[Change detection outputs]
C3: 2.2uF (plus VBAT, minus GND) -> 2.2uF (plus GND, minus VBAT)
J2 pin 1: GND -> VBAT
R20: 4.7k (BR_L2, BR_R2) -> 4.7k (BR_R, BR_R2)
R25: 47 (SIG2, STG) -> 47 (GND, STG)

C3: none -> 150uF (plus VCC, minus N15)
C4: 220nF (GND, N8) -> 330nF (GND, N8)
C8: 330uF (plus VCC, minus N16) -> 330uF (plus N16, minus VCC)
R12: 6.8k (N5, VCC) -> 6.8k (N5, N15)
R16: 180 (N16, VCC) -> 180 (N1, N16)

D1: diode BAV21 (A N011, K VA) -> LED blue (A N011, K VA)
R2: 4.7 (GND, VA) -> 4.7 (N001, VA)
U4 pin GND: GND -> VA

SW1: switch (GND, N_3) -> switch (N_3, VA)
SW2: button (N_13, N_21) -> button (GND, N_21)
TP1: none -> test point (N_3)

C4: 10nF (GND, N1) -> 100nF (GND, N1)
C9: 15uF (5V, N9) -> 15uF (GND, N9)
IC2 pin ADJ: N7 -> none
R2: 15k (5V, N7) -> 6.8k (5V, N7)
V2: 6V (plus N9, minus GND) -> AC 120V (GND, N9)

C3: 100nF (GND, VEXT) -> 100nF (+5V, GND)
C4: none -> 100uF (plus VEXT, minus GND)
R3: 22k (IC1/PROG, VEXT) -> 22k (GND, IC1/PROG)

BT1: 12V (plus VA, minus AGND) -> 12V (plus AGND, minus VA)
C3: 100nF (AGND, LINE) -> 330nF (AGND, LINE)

▶ [WORK ORDER]: Review the preceding data and report every line that includes the string "AGND".

▶ [SOLUTION BELOW]:
BT1: 12V (plus VA, minus AGND) -> 12V (plus AGND, minus VA)
C3: 100nF (AGND, LINE) -> 330nF (AGND, LINE)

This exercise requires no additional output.